[[ Extracted entries, beginning ]]
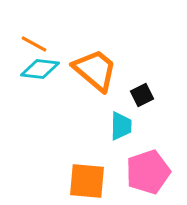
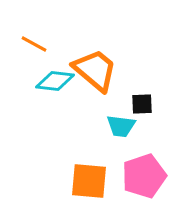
cyan diamond: moved 15 px right, 12 px down
black square: moved 9 px down; rotated 25 degrees clockwise
cyan trapezoid: rotated 96 degrees clockwise
pink pentagon: moved 4 px left, 4 px down
orange square: moved 2 px right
[[ Extracted entries, end ]]
| Work instructions |
Starting with the line that contains "pink pentagon: moved 4 px left, 4 px down", print each line through the last one in the listing. Include both end lines and add nothing.

| Task response |
pink pentagon: moved 4 px left, 4 px down
orange square: moved 2 px right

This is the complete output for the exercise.